[START OF Data to use]

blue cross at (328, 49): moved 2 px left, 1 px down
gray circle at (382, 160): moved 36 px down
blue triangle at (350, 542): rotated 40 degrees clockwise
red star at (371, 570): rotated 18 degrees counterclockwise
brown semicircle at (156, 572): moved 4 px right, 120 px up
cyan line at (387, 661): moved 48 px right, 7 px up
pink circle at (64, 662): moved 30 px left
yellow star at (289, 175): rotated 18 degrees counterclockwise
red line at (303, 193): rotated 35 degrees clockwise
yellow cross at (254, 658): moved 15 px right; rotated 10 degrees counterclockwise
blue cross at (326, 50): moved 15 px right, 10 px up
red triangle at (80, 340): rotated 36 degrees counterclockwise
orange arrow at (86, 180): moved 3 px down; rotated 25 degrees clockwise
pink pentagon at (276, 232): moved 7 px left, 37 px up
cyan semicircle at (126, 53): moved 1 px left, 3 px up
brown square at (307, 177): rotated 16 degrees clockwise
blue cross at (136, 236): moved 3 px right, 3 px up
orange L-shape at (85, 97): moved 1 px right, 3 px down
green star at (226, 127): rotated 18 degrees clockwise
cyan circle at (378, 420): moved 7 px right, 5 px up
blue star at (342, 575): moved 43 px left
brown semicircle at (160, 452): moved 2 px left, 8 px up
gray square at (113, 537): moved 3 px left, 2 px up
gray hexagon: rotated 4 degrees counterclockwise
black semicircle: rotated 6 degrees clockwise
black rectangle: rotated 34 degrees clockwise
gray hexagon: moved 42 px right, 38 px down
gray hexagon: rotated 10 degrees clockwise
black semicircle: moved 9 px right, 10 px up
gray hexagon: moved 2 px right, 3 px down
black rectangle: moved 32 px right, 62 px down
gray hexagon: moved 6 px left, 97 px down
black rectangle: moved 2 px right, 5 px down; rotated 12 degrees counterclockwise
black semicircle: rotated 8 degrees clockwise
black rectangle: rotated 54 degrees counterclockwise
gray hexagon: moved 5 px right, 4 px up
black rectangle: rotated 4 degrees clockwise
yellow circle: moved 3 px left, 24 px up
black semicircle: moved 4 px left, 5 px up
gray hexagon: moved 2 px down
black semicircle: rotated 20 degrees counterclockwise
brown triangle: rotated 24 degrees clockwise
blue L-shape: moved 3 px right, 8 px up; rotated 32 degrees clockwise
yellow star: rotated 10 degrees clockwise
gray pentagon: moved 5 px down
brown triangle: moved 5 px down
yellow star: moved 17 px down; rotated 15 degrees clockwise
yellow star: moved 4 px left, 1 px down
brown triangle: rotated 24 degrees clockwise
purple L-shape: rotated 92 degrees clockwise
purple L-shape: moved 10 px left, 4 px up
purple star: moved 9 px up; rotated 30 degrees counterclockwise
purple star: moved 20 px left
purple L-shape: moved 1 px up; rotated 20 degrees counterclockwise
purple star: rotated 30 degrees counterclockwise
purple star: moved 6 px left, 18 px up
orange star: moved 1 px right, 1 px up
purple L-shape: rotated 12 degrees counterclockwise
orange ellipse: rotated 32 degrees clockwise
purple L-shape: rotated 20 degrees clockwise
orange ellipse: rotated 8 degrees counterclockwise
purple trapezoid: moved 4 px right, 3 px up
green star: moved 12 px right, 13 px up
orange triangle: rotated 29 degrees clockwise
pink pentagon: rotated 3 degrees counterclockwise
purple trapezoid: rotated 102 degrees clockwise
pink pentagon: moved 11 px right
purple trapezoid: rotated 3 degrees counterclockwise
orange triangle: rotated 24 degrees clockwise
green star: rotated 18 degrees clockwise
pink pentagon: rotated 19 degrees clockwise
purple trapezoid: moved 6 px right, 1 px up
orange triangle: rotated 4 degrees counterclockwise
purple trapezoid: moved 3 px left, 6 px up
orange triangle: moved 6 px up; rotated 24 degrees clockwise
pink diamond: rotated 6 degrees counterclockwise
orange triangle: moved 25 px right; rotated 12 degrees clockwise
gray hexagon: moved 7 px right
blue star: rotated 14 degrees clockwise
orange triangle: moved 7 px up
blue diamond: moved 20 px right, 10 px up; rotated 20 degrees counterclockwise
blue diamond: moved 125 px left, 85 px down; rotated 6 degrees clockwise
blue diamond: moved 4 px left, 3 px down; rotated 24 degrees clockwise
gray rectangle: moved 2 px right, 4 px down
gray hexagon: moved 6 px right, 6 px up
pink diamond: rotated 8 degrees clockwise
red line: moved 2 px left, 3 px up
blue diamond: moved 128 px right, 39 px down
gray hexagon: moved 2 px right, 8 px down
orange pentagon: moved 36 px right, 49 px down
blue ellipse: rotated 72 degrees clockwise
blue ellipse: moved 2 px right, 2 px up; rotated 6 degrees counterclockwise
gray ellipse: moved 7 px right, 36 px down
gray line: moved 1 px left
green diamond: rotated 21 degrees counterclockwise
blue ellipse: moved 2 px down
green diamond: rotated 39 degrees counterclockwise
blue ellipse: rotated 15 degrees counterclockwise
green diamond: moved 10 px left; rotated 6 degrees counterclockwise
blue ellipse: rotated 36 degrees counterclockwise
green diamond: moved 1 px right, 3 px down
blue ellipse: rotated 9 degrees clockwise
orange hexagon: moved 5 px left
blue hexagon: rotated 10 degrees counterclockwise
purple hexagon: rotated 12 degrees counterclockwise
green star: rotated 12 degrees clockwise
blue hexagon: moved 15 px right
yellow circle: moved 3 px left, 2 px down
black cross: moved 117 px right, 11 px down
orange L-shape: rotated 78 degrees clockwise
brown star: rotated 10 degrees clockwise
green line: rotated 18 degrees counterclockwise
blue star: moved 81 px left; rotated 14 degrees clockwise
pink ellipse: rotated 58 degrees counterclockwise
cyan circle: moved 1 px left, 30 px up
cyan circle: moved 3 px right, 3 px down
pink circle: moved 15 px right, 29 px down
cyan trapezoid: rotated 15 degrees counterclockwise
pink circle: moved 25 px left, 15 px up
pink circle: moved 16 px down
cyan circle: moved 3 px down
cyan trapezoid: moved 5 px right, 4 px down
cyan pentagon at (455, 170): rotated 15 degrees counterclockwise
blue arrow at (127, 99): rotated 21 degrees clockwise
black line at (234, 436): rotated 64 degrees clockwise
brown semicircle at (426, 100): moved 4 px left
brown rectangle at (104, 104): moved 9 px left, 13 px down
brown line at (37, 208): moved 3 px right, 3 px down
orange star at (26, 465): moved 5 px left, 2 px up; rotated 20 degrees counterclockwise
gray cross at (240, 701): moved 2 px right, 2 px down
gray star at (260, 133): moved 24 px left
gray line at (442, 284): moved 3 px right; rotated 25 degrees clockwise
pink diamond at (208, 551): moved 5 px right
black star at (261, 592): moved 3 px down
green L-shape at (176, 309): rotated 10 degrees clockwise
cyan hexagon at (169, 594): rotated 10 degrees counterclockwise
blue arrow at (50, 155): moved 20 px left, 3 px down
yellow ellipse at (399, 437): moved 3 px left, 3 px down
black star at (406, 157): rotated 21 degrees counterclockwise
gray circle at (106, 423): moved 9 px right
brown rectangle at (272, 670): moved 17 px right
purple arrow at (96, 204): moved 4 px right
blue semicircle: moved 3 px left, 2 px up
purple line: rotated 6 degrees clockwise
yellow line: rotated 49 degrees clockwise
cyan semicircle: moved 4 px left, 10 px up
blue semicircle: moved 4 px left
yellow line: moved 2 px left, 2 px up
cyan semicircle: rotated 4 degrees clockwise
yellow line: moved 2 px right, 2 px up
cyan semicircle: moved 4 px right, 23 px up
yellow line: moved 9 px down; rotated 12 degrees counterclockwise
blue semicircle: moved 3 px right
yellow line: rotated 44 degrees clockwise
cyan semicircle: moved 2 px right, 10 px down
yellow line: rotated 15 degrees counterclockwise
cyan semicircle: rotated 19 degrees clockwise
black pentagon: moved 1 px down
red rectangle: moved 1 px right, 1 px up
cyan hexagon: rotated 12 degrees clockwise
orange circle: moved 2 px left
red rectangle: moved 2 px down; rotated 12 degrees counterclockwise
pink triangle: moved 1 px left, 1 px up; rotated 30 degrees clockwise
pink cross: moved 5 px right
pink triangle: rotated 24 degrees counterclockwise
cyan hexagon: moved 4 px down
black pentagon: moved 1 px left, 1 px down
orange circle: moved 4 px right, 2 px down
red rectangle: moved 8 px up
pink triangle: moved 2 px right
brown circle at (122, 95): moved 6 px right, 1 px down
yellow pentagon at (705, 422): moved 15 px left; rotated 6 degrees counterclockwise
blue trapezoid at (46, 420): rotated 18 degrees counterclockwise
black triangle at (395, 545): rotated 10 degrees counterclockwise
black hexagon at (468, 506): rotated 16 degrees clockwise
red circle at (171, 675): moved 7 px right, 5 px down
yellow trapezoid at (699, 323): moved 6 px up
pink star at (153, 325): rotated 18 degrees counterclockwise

[END OF Data to use]

Goal of the exercise
Arrange the material as a numbered list, from its first line through the line containing "gray hexagon: moved 42 px right, 38 px down", including both ends and omitting any blank lines.

Answer for this exercise
1. blue cross at (328, 49): moved 2 px left, 1 px down
2. gray circle at (382, 160): moved 36 px down
3. blue triangle at (350, 542): rotated 40 degrees clockwise
4. red star at (371, 570): rotated 18 degrees counterclockwise
5. brown semicircle at (156, 572): moved 4 px right, 120 px up
6. cyan line at (387, 661): moved 48 px right, 7 px up
7. pink circle at (64, 662): moved 30 px left
8. yellow star at (289, 175): rotated 18 degrees counterclockwise
9. red line at (303, 193): rotated 35 degrees clockwise
10. yellow cross at (254, 658): moved 15 px right; rotated 10 degrees counterclockwise
11. blue cross at (326, 50): moved 15 px right, 10 px up
12. red triangle at (80, 340): rotated 36 degrees counterclockwise
13. orange arrow at (86, 180): moved 3 px down; rotated 25 degrees clockwise
14. pink pentagon at (276, 232): moved 7 px left, 37 px up
15. cyan semicircle at (126, 53): moved 1 px left, 3 px up
16. brown square at (307, 177): rotated 16 degrees clockwise
17. blue cross at (136, 236): moved 3 px right, 3 px up
18. orange L-shape at (85, 97): moved 1 px right, 3 px down
19. green star at (226, 127): rotated 18 degrees clockwise
20. cyan circle at (378, 420): moved 7 px right, 5 px up
21. blue star at (342, 575): moved 43 px left
22. brown semicircle at (160, 452): moved 2 px left, 8 px up
23. gray square at (113, 537): moved 3 px left, 2 px up
24. gray hexagon: rotated 4 degrees counterclockwise
25. black semicircle: rotated 6 degrees clockwise
26. black rectangle: rotated 34 degrees clockwise
27. gray hexagon: moved 42 px right, 38 px down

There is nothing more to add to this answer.